Written problem: Reproduce the lines of the listing below, starting with the line that contains "This is a 0.46" and continuing through the final line of the listing, with both ends included.

Dataset items:
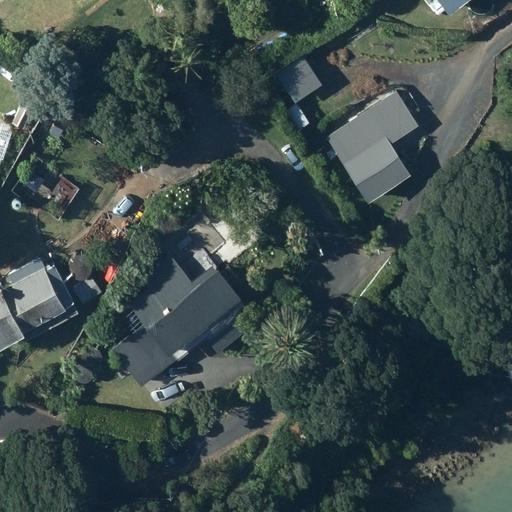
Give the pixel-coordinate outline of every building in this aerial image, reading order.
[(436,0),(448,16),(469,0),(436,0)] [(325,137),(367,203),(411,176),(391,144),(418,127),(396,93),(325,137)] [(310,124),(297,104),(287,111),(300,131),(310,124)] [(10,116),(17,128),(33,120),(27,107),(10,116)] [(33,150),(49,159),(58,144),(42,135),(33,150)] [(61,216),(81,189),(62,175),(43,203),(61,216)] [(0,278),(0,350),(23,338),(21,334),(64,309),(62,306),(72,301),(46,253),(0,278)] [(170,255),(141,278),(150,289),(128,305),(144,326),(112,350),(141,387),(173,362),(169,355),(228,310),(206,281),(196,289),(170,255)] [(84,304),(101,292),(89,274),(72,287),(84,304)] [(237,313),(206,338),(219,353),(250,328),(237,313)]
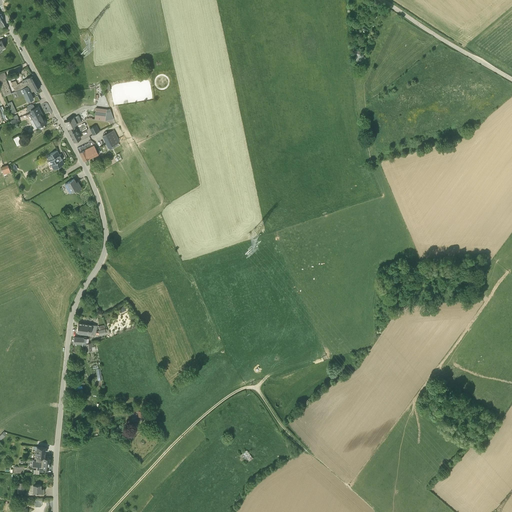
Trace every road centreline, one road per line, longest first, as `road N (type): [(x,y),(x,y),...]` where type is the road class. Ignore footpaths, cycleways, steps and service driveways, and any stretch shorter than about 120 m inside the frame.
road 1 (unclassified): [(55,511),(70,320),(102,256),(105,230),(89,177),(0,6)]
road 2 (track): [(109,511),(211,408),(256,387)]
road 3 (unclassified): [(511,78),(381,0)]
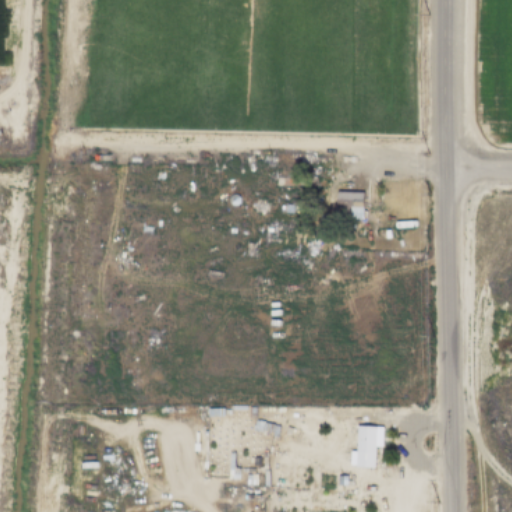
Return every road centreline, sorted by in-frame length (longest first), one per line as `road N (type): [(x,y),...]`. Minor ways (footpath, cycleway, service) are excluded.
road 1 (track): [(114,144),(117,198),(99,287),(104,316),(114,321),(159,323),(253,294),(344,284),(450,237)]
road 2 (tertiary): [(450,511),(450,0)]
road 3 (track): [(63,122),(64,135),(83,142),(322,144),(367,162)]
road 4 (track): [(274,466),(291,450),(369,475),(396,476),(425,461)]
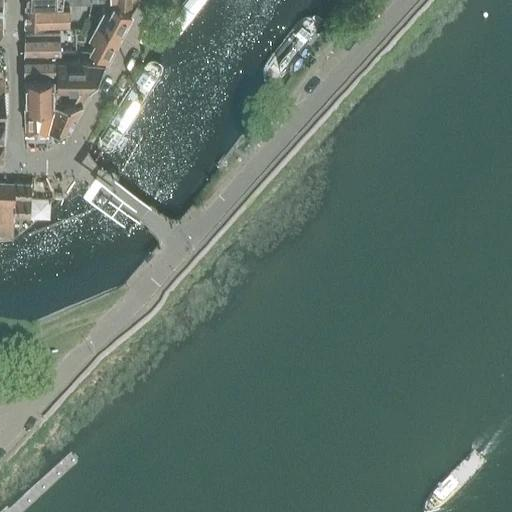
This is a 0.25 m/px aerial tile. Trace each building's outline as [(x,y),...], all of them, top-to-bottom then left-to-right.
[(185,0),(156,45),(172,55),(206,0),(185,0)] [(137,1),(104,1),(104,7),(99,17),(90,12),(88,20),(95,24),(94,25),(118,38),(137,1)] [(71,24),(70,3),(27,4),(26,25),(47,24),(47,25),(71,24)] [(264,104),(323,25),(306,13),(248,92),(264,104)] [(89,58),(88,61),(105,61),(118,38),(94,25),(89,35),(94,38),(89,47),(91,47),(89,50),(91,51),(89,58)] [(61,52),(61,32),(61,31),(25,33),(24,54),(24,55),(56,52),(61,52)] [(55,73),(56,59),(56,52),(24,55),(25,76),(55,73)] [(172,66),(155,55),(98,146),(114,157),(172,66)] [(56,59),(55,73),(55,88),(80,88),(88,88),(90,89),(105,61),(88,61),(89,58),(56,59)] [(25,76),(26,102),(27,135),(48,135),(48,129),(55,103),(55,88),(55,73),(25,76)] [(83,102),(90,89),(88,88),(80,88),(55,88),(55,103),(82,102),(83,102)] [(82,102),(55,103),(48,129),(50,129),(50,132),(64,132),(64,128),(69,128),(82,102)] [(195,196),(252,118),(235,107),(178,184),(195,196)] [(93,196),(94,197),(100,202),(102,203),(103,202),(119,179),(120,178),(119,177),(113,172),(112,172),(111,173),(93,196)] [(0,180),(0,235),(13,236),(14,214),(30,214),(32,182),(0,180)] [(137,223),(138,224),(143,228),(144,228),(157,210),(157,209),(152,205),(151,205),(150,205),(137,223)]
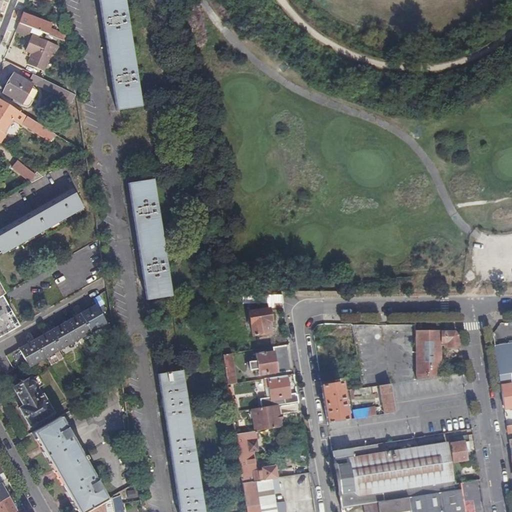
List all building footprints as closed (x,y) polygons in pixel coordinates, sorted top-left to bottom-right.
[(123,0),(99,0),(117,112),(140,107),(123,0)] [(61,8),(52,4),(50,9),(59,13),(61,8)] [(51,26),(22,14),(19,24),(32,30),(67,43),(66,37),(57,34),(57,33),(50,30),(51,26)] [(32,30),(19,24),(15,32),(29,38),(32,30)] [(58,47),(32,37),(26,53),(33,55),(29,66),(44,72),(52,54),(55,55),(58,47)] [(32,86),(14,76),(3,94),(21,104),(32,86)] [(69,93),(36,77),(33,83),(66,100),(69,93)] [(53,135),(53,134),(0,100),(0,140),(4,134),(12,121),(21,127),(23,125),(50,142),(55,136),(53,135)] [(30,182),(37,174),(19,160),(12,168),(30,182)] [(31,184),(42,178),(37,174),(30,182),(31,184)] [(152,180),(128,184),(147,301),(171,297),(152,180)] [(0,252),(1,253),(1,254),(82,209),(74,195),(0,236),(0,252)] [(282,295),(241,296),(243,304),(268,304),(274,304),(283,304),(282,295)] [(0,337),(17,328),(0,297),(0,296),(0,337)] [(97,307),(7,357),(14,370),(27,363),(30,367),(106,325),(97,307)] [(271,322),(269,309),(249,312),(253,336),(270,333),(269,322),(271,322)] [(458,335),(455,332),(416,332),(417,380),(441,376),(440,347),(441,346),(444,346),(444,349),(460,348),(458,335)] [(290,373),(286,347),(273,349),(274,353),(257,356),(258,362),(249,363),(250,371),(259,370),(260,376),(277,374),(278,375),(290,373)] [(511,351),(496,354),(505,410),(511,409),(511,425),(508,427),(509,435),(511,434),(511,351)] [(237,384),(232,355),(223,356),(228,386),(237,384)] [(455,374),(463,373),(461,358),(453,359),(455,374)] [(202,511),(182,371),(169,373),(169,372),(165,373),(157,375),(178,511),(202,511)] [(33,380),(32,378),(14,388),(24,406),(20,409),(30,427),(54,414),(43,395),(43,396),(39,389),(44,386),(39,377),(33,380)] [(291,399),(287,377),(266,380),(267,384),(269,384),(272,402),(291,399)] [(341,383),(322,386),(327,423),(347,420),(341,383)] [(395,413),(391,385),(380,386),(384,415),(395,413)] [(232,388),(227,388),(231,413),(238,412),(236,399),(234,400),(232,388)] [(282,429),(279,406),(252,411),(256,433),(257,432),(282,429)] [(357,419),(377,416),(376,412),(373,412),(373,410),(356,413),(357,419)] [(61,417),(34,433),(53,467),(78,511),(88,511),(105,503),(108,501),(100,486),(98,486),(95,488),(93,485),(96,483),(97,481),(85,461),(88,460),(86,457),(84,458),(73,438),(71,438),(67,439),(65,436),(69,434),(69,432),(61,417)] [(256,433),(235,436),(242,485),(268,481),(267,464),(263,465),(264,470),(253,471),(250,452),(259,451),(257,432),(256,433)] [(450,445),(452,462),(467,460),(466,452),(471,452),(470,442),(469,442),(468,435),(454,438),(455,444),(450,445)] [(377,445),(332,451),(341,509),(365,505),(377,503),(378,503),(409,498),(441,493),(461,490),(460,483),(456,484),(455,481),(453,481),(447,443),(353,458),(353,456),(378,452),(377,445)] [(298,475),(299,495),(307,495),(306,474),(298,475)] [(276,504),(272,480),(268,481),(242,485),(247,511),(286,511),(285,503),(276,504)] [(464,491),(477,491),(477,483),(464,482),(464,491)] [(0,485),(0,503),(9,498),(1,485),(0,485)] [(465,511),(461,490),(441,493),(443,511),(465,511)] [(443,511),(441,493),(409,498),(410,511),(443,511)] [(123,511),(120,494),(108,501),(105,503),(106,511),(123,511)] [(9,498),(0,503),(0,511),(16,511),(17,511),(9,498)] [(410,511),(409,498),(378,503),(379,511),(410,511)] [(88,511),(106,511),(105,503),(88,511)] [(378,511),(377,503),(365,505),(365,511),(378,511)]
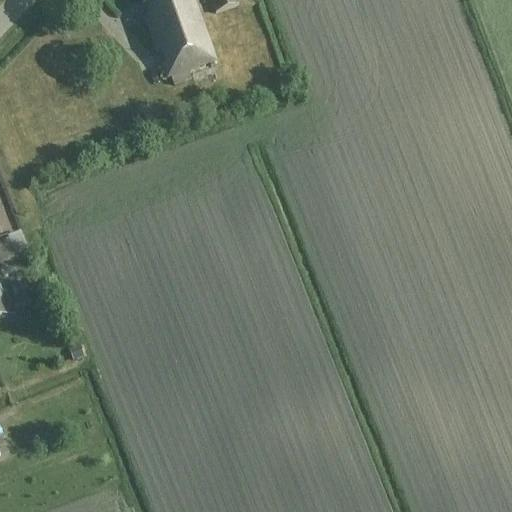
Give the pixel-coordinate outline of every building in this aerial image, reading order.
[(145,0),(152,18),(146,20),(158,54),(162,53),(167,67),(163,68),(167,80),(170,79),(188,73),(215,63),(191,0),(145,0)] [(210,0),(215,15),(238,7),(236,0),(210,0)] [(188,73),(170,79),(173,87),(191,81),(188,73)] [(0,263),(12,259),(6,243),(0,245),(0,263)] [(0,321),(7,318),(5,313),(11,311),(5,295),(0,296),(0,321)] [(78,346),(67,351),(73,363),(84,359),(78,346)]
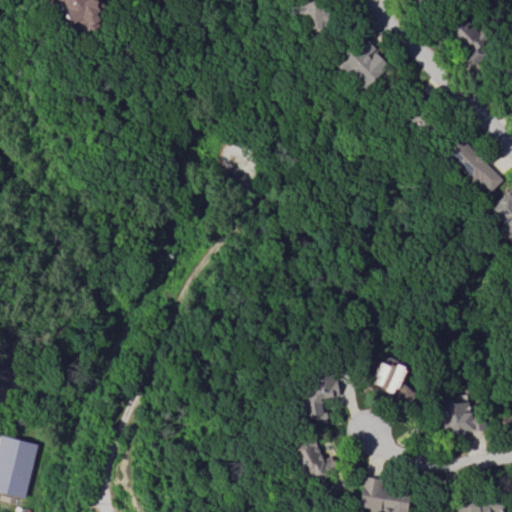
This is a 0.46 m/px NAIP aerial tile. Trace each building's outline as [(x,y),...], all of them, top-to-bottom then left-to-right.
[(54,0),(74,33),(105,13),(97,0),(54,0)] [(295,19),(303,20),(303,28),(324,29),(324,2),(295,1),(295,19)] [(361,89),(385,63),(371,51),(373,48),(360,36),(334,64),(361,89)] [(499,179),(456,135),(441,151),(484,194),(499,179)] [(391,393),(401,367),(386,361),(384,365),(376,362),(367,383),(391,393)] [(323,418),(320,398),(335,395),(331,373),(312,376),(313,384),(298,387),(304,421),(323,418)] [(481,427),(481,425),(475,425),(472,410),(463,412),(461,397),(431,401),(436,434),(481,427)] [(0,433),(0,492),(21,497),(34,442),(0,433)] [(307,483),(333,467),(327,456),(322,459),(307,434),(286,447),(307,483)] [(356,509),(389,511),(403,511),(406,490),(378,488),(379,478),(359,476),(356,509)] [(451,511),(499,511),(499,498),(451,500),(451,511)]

Problem solution:
This is a 0.46 m/px NAIP aerial tile. Trace each building's outline as [(x,y),...], all of them, top-to-bottom then left-to-right.
[(54,0),(74,33),(105,13),(97,0),(54,0)] [(295,19),(303,20),(303,28),(324,29),(324,2),(295,1),(295,19)] [(361,89),(385,63),(371,51),(373,48),(360,36),(334,64),(361,89)] [(499,179),(456,135),(441,151),(484,194),(499,179)] [(391,393),(401,367),(386,361),(384,365),(376,362),(367,383),(391,393)] [(323,418),(320,398),(335,395),(331,373),(312,376),(313,384),(298,387),(304,421),(323,418)] [(481,427),(481,425),(475,425),(472,410),(463,412),(461,397),(431,401),(436,434),(481,427)] [(0,433),(0,492),(21,497),(34,442),(0,433)] [(307,483),(333,467),(327,456),(322,459),(307,434),(286,447),(307,483)] [(356,509),(389,511),(403,511),(406,490),(378,488),(379,478),(359,476),(356,509)] [(451,511),(499,511),(499,498),(451,500),(451,511)]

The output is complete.